■ TRY IT ■
A line qualifies if it holds the string "green". Copy every qualifying line from the records.

** ENTRIES SUPPLIED follows **

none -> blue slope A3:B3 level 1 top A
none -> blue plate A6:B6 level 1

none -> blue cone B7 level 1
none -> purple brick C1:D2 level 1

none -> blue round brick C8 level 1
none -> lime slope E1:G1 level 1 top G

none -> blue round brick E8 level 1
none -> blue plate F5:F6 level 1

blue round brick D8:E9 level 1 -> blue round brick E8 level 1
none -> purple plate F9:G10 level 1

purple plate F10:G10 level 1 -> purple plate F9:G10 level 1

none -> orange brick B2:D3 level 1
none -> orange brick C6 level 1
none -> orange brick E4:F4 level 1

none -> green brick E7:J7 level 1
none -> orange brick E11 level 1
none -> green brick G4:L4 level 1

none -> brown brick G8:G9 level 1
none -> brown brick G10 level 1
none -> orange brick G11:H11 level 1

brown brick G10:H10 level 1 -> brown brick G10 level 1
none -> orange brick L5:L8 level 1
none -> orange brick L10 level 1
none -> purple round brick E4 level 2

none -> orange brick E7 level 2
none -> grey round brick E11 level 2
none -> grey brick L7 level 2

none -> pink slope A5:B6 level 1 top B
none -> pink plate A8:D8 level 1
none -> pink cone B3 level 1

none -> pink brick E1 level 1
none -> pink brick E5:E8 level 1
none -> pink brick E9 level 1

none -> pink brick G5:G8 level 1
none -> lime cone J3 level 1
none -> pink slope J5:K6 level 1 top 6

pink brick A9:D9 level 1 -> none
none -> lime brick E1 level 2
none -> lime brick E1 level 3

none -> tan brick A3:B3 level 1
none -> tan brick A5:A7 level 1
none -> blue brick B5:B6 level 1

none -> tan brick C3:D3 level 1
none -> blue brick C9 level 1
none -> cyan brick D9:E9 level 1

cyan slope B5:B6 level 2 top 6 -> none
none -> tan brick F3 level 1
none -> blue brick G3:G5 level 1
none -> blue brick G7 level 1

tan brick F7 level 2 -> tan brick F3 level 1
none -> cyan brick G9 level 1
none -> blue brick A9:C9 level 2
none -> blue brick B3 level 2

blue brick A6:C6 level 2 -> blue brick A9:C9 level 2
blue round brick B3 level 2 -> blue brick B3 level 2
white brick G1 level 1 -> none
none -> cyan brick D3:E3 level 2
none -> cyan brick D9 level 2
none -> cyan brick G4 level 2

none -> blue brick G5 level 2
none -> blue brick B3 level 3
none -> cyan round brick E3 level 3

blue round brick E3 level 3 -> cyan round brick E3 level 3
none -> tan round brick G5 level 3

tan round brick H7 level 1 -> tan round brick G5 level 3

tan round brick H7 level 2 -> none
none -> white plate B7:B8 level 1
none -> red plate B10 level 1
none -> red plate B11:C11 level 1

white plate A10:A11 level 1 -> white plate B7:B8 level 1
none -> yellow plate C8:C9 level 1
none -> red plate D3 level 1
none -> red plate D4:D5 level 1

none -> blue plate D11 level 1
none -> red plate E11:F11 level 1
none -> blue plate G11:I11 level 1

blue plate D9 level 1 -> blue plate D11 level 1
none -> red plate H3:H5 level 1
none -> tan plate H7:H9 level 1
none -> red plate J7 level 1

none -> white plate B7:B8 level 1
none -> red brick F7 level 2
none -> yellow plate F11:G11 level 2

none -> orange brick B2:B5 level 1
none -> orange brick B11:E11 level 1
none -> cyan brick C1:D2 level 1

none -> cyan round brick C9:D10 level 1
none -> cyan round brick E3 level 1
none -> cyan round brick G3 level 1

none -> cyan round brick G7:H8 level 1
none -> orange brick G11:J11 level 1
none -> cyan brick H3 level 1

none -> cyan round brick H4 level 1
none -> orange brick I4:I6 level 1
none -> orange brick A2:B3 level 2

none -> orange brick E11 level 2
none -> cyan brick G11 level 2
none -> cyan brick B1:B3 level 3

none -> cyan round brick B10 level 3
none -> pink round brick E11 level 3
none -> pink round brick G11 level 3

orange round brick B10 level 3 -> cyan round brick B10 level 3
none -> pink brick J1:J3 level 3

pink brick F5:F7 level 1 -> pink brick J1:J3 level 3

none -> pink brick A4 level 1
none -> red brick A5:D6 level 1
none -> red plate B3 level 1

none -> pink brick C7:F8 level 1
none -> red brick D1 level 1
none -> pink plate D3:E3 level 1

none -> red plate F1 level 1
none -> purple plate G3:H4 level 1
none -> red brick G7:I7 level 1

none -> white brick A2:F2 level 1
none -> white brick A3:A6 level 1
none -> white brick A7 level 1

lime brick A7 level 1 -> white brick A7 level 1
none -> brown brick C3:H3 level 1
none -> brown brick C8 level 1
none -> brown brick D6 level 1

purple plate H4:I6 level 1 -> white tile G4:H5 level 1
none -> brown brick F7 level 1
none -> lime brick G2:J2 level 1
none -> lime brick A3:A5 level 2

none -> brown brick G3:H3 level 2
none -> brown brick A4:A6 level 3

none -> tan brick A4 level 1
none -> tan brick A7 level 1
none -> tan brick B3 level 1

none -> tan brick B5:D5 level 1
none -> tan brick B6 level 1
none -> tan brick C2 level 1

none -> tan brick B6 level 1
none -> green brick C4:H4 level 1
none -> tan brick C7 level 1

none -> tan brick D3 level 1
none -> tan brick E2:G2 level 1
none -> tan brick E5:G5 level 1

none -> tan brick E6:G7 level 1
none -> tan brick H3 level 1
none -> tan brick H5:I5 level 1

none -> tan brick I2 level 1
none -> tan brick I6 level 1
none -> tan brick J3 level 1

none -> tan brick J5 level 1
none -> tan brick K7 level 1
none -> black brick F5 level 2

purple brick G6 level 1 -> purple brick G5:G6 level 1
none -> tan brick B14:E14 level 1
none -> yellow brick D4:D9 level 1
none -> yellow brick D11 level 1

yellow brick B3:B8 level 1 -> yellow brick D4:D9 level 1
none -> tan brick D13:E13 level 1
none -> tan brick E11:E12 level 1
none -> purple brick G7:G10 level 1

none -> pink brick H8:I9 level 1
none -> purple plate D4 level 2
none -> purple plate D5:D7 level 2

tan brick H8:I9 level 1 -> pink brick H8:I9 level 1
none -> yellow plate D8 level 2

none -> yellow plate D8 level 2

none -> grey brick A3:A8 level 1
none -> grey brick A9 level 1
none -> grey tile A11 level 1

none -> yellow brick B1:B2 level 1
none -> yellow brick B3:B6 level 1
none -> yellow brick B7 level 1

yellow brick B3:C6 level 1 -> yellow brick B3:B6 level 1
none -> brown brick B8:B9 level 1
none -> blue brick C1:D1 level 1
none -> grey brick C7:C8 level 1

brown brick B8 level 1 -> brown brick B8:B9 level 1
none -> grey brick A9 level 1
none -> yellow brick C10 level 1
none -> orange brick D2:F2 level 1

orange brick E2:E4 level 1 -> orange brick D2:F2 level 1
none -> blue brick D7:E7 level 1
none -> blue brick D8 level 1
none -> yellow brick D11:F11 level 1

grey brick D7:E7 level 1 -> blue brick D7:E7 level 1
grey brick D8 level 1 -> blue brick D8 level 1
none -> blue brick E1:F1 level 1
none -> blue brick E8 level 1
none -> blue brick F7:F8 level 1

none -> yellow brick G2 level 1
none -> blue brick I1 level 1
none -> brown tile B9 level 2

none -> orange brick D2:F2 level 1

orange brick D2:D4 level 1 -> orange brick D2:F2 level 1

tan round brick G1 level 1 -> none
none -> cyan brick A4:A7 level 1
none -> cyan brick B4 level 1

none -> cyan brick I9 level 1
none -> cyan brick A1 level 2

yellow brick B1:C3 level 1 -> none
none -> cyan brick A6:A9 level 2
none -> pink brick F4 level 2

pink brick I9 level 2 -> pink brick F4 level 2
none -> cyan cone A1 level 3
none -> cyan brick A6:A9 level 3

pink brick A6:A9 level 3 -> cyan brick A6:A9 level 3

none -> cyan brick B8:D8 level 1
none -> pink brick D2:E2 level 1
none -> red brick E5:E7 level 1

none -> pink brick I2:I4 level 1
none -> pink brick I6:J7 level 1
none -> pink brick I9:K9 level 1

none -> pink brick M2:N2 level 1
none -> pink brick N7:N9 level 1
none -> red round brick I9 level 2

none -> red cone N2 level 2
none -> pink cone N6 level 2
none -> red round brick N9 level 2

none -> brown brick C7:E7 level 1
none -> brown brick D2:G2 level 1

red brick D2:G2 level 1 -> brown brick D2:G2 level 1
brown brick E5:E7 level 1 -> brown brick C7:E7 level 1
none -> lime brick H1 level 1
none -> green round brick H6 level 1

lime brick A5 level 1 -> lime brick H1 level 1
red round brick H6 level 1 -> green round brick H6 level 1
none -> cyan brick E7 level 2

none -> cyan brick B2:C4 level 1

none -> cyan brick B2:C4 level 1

** End of ENTRIES SUPPLIED **

■ TASK RESPONSE ■
none -> green brick E7:J7 level 1
none -> green brick G4:L4 level 1
none -> green brick C4:H4 level 1
none -> green round brick H6 level 1
red round brick H6 level 1 -> green round brick H6 level 1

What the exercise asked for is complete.